EXERCISE BRIEF »
You are asked to reproduce the listing exactly and to omit its pictures.

DATA SHOWN »
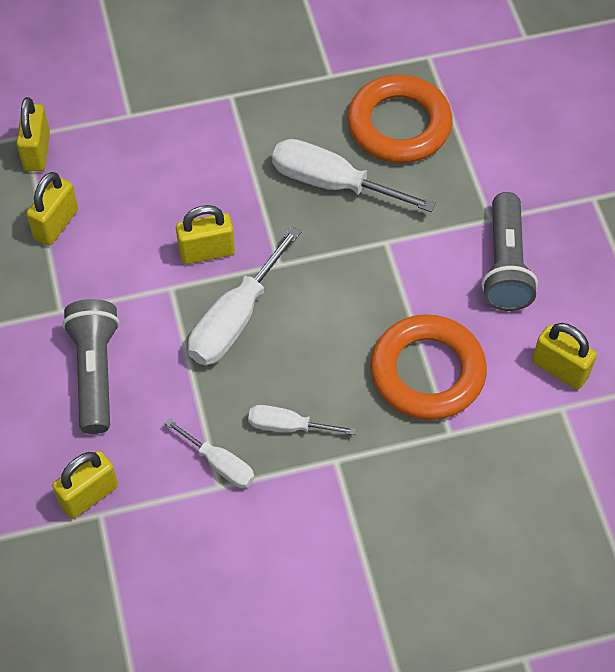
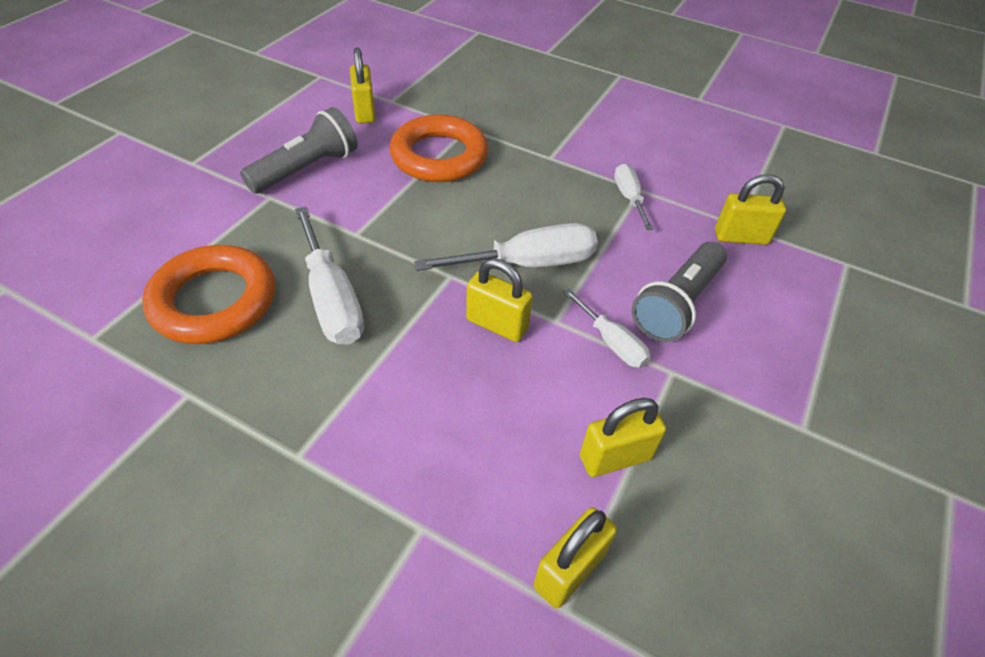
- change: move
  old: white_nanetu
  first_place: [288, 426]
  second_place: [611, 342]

EXPECTED OUTPUT »
- change: move
  old: white_nanetu
  first_place: [288, 426]
  second_place: [611, 342]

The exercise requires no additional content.